*Work request*. Give back only the lines in the records below from the one with "- gone: aqua dental brush <603, 409>" to the one with "- shifted: aqua wrapped", both inclusive, word for word.

*Supplied material*.
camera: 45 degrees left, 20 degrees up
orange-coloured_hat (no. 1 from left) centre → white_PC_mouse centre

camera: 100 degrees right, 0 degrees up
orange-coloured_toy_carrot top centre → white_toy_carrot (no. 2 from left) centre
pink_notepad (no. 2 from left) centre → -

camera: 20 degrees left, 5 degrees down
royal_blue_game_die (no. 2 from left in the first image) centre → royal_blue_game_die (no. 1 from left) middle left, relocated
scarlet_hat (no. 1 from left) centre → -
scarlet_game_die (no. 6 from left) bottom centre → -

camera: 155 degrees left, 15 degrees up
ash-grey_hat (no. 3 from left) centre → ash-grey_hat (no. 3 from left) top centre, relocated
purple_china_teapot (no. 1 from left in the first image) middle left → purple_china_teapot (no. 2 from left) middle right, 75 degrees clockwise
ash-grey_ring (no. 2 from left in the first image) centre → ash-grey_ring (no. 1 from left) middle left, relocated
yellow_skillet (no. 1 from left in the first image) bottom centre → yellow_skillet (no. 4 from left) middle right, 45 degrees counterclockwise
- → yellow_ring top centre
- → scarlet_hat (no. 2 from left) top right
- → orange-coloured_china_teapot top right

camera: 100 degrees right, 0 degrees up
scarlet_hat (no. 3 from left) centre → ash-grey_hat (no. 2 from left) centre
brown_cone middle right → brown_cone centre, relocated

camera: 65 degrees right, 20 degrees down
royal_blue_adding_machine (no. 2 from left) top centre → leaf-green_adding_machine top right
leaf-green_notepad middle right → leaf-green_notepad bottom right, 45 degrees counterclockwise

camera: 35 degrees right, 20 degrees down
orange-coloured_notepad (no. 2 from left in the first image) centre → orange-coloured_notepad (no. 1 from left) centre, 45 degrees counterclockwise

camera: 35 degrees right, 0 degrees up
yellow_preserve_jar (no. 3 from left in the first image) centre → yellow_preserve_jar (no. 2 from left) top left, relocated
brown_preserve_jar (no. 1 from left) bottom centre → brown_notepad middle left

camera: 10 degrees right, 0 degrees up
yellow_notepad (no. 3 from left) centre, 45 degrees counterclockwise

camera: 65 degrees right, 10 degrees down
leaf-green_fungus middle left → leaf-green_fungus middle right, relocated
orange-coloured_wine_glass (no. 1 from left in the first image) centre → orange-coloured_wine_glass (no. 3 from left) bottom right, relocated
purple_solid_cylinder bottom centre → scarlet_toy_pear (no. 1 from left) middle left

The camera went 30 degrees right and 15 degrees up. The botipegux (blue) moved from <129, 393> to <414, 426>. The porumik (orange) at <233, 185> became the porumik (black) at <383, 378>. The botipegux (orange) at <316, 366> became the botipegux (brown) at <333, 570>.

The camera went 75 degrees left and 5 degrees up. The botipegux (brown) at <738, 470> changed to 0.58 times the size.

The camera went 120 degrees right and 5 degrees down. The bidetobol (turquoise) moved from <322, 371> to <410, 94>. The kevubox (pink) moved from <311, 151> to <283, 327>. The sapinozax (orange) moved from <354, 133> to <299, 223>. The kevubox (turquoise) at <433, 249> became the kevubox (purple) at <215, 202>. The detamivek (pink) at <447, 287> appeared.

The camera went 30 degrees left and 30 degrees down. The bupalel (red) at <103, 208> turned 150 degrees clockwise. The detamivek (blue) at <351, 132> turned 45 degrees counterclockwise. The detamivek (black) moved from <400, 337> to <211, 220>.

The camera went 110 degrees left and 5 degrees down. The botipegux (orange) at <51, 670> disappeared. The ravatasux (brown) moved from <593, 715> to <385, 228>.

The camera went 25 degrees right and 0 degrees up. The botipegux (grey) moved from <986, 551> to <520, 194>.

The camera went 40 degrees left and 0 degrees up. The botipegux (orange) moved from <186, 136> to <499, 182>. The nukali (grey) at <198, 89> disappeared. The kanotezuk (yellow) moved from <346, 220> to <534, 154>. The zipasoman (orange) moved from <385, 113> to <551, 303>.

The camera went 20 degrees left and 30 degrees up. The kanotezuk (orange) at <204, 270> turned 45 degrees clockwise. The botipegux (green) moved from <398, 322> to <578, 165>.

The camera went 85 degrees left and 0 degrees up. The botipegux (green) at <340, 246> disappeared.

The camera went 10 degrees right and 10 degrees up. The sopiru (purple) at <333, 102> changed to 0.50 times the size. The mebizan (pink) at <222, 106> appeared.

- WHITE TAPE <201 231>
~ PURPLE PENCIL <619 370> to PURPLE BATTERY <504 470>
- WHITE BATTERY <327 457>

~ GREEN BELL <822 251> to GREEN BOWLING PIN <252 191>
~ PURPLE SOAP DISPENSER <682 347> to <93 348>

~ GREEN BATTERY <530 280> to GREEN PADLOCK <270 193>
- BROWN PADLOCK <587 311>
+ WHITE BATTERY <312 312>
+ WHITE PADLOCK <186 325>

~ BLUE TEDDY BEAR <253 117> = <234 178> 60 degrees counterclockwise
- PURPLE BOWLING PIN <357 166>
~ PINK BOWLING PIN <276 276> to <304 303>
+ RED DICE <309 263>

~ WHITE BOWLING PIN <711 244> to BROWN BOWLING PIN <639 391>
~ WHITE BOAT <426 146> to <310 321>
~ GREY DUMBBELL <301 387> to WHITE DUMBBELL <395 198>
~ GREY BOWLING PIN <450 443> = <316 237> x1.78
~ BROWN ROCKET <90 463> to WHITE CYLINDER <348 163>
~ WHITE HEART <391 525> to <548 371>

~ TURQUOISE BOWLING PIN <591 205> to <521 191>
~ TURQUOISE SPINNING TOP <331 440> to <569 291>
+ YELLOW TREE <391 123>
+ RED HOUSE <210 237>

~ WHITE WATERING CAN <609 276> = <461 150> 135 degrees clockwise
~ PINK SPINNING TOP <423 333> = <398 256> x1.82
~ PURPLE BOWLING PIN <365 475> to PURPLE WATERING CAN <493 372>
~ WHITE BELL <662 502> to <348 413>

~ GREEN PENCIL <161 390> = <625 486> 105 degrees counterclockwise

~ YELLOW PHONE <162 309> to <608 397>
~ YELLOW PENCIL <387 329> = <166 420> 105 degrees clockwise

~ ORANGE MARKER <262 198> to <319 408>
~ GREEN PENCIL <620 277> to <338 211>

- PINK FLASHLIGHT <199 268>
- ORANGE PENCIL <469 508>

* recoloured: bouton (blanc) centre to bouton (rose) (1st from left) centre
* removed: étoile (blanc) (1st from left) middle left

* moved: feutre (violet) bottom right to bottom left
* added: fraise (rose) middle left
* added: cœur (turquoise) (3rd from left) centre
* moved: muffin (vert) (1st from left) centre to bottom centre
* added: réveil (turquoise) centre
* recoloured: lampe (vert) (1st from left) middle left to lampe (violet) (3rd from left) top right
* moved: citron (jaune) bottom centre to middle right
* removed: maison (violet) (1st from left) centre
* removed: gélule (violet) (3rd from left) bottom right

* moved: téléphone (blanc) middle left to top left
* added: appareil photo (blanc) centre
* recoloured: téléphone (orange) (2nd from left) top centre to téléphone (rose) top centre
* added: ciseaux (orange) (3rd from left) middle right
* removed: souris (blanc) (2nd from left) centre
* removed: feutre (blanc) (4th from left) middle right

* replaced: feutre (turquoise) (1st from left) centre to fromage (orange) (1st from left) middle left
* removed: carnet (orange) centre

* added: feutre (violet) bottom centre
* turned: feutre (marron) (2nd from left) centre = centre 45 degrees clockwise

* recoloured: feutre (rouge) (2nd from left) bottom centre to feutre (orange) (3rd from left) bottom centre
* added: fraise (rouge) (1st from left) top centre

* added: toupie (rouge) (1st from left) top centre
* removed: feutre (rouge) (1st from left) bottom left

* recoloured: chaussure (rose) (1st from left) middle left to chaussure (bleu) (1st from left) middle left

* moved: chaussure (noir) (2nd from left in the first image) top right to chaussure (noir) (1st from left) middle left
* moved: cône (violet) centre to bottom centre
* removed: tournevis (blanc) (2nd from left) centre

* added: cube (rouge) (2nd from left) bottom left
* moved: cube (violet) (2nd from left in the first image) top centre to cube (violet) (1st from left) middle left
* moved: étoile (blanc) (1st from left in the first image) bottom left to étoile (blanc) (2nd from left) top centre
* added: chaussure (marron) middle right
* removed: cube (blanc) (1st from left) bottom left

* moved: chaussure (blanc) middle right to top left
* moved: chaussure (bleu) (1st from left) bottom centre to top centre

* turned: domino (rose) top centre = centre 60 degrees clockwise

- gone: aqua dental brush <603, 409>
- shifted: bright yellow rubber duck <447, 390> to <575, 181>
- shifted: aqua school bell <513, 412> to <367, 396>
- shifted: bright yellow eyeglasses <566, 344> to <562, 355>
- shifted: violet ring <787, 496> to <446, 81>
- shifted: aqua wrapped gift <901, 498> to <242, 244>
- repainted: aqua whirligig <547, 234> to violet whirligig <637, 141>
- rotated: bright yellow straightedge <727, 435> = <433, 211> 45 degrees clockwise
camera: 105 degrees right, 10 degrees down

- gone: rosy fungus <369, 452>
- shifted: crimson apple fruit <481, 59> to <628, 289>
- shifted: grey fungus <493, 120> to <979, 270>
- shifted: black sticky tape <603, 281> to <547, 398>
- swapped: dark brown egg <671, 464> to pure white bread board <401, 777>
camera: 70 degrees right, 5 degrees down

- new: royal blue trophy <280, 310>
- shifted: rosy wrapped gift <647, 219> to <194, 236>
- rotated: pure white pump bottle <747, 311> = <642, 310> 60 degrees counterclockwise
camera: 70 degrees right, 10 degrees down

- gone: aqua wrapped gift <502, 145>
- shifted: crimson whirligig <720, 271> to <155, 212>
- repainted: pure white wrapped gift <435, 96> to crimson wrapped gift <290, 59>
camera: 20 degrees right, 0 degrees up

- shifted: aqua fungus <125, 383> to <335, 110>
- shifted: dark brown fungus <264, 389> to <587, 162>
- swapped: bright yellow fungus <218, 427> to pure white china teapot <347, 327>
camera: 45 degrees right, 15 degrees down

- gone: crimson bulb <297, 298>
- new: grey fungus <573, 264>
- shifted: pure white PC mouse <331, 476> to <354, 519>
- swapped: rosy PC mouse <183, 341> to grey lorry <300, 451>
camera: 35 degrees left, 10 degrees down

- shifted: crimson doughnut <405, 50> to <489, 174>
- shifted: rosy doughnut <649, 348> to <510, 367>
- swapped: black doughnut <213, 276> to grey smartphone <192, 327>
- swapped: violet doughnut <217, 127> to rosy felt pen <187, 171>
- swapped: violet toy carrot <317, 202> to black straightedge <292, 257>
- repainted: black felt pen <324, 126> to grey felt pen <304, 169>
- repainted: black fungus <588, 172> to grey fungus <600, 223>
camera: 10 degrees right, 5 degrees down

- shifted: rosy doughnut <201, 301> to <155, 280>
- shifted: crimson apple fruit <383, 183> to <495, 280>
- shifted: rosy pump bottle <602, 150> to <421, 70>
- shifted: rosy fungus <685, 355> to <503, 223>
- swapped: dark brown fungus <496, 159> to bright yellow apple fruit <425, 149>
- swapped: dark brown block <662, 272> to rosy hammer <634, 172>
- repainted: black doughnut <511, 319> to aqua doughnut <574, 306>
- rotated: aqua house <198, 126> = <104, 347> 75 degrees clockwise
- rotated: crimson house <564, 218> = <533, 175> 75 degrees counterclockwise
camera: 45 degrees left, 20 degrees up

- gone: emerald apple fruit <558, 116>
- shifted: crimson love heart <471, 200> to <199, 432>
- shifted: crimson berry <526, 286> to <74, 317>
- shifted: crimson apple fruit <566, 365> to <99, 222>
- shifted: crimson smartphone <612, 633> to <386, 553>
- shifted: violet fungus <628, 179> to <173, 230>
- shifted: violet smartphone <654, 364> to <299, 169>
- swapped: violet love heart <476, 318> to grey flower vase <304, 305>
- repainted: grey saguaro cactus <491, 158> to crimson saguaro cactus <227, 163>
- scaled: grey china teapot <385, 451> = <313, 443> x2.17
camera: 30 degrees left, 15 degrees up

*Expected output*.
- gone: aqua dental brush <603, 409>
- shifted: bright yellow rubber duck <447, 390> to <575, 181>
- shifted: aqua school bell <513, 412> to <367, 396>
- shifted: bright yellow eyeglasses <566, 344> to <562, 355>
- shifted: violet ring <787, 496> to <446, 81>
- shifted: aqua wrapped gift <901, 498> to <242, 244>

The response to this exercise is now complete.